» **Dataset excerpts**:
>>

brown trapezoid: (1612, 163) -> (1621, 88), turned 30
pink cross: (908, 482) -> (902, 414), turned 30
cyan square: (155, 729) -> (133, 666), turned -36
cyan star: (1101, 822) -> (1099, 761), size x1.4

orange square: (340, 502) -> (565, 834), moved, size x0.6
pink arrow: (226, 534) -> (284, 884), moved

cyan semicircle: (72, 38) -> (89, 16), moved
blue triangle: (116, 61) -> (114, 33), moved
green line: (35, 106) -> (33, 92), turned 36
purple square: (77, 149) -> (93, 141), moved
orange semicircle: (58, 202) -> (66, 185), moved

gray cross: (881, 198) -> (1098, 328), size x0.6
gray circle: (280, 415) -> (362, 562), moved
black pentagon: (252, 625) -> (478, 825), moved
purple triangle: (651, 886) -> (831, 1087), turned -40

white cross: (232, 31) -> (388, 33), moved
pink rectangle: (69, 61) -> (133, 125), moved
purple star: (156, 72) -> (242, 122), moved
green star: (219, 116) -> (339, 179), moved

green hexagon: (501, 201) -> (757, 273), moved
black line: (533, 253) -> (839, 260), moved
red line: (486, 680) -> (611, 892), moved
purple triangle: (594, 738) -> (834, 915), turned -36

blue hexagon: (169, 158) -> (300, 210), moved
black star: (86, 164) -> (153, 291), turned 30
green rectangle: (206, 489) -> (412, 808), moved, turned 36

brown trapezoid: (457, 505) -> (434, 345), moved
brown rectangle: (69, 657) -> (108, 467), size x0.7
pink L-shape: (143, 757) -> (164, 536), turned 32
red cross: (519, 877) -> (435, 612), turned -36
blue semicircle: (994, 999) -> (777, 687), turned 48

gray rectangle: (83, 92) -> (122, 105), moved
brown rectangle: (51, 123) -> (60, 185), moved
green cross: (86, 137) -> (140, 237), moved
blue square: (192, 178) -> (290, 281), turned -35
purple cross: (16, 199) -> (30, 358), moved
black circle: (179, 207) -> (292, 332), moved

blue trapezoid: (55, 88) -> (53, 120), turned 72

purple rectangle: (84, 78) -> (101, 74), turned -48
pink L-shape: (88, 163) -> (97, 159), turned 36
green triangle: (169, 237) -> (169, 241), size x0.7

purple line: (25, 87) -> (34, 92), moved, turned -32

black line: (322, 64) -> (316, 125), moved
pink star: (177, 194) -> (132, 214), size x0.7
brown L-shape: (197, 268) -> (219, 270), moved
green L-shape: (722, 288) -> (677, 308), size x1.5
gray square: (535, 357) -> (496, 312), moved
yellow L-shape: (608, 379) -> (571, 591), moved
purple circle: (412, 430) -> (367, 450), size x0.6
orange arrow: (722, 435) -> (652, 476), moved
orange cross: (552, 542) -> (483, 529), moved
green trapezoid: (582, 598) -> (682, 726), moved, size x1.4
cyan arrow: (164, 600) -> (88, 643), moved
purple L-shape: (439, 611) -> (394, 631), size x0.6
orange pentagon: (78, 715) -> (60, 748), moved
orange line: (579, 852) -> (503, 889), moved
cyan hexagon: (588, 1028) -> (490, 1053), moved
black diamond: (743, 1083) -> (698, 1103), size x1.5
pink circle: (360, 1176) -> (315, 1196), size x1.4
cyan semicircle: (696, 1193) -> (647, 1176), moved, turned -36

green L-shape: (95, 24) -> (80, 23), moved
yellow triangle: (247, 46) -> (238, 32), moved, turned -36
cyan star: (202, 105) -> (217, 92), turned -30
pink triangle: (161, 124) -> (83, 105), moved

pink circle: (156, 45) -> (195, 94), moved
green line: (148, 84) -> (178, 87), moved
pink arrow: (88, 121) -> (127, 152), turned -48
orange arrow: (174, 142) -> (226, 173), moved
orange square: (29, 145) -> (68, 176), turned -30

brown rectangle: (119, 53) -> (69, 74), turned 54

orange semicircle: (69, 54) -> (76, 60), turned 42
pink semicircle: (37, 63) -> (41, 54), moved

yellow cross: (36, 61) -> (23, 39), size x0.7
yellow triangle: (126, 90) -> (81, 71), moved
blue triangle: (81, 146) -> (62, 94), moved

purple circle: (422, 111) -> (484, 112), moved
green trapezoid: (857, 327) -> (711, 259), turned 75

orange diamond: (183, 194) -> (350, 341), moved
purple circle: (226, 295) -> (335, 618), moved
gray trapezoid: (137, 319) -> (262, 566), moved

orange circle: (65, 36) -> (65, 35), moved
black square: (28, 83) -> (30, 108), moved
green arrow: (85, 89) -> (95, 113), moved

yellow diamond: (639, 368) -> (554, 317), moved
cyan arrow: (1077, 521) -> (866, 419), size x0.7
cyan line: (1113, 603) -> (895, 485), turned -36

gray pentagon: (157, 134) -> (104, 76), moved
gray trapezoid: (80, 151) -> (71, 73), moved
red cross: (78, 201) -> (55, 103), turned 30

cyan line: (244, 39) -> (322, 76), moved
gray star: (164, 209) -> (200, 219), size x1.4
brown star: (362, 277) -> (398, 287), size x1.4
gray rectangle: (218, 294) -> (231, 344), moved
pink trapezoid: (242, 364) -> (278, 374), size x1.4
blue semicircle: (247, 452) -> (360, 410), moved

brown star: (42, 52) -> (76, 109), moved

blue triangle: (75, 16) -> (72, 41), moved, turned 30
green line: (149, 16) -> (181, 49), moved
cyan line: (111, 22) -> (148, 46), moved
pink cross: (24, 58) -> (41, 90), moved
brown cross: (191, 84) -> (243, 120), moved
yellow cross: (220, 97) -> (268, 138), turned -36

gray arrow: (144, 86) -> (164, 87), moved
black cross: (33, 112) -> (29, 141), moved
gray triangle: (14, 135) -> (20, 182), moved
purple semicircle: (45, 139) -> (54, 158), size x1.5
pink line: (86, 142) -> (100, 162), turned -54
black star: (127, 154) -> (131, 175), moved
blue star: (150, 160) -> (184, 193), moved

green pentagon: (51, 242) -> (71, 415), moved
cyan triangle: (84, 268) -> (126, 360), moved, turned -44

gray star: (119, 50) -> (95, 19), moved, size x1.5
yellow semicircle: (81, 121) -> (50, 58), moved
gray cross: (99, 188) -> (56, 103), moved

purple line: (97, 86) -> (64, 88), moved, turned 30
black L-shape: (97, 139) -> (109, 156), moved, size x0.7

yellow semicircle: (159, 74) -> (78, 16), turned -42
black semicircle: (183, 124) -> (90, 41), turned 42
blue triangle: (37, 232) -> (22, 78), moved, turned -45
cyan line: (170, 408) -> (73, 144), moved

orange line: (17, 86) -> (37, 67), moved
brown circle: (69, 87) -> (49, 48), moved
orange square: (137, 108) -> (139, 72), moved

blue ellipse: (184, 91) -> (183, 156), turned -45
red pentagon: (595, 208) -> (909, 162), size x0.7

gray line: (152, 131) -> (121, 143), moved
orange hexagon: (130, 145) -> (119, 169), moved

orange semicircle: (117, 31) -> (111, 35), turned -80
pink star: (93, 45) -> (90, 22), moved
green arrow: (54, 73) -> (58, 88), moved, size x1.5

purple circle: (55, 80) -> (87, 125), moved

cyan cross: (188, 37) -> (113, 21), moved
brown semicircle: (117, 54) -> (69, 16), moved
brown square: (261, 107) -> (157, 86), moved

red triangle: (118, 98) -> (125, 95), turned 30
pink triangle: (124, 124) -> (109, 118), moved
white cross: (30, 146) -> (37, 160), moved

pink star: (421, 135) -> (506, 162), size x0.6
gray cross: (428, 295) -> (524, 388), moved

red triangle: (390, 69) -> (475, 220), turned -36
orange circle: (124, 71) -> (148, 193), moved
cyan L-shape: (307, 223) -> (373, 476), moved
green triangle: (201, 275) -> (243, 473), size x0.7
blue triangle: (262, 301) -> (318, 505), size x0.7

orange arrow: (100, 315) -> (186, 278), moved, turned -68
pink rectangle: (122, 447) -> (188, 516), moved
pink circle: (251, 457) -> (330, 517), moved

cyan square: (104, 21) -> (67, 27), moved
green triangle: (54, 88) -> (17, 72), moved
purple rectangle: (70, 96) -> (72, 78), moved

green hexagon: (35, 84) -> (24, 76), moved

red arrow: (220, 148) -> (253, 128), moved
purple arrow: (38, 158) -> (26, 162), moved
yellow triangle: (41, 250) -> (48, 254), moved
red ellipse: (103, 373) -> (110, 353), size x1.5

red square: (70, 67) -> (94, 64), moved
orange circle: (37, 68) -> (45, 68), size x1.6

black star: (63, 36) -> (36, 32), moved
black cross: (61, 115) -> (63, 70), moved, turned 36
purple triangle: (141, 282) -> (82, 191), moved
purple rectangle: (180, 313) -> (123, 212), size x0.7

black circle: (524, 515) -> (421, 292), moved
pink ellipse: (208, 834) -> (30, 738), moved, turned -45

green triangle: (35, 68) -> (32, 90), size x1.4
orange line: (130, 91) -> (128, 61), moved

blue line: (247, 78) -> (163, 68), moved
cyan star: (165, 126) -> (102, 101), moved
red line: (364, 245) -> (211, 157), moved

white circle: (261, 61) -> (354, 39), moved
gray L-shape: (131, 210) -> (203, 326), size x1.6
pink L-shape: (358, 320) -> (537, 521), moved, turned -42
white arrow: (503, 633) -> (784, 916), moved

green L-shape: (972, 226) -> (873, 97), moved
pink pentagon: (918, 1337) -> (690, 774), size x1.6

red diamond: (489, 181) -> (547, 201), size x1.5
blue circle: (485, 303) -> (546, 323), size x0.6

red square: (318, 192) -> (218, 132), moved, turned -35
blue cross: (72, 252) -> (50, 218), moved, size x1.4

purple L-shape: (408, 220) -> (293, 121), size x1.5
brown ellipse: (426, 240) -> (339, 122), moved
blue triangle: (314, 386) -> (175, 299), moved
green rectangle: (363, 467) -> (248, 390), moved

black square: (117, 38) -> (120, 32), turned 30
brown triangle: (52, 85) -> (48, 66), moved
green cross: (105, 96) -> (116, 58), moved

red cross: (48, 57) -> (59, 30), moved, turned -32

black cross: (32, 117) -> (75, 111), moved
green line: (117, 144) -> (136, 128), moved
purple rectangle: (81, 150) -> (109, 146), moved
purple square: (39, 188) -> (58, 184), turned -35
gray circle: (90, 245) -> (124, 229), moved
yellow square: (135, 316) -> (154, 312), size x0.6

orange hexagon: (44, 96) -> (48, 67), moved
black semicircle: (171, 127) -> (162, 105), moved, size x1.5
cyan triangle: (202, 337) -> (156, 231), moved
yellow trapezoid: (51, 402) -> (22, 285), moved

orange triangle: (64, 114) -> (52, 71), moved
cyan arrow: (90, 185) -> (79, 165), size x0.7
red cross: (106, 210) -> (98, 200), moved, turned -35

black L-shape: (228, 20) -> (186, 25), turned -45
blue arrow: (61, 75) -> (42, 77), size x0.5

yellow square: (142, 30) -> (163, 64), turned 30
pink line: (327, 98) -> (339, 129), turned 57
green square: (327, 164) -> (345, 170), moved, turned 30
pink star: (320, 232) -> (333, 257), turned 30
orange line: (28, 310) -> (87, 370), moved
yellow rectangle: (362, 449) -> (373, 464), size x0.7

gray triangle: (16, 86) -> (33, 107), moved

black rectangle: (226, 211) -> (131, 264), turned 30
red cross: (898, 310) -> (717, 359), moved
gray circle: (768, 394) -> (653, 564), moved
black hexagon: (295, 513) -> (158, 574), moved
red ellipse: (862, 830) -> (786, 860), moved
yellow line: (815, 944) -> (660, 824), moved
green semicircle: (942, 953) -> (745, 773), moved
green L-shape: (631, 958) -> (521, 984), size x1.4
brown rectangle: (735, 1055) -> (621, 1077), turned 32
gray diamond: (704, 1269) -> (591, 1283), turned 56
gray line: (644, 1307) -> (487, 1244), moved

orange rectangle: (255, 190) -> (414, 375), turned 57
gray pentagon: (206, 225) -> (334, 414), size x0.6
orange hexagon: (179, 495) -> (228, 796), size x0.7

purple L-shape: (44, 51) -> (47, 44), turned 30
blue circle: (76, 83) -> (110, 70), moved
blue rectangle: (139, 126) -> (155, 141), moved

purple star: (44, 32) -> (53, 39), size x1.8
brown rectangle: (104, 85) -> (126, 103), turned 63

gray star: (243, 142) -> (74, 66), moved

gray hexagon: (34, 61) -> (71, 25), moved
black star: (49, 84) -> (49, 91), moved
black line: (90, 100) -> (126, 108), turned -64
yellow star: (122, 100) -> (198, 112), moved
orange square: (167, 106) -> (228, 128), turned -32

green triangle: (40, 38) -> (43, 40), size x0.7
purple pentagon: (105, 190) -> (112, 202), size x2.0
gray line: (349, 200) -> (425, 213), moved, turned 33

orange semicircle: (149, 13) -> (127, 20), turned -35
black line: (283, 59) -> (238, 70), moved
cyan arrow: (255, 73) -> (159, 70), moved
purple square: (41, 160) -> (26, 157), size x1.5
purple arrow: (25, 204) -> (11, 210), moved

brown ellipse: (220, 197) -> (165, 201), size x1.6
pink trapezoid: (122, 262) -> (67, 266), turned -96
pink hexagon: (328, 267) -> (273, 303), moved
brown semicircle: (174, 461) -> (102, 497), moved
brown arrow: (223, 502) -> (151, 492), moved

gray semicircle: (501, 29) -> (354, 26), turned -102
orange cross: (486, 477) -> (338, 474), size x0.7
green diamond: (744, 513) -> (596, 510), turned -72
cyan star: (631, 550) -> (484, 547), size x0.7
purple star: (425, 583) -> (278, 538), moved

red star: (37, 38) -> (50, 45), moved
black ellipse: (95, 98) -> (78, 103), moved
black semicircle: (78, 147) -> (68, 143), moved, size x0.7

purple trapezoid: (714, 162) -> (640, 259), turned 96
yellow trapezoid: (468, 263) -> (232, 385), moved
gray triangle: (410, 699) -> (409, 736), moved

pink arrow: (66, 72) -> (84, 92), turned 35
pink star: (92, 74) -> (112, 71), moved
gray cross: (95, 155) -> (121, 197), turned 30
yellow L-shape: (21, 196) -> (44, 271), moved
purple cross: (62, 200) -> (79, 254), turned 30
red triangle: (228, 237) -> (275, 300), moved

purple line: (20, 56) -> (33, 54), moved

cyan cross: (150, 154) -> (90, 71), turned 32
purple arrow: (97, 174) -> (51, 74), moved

<<

» **What needs to be done**:
In your reply, restate exactly the lines from the start of the records above through the line holding "purple star: (156, 72) -> (242, 122), moved", including both, and nothing else.

» **Exercise solution**:
brown trapezoid: (1612, 163) -> (1621, 88), turned 30
pink cross: (908, 482) -> (902, 414), turned 30
cyan square: (155, 729) -> (133, 666), turned -36
cyan star: (1101, 822) -> (1099, 761), size x1.4

orange square: (340, 502) -> (565, 834), moved, size x0.6
pink arrow: (226, 534) -> (284, 884), moved

cyan semicircle: (72, 38) -> (89, 16), moved
blue triangle: (116, 61) -> (114, 33), moved
green line: (35, 106) -> (33, 92), turned 36
purple square: (77, 149) -> (93, 141), moved
orange semicircle: (58, 202) -> (66, 185), moved

gray cross: (881, 198) -> (1098, 328), size x0.6
gray circle: (280, 415) -> (362, 562), moved
black pentagon: (252, 625) -> (478, 825), moved
purple triangle: (651, 886) -> (831, 1087), turned -40

white cross: (232, 31) -> (388, 33), moved
pink rectangle: (69, 61) -> (133, 125), moved
purple star: (156, 72) -> (242, 122), moved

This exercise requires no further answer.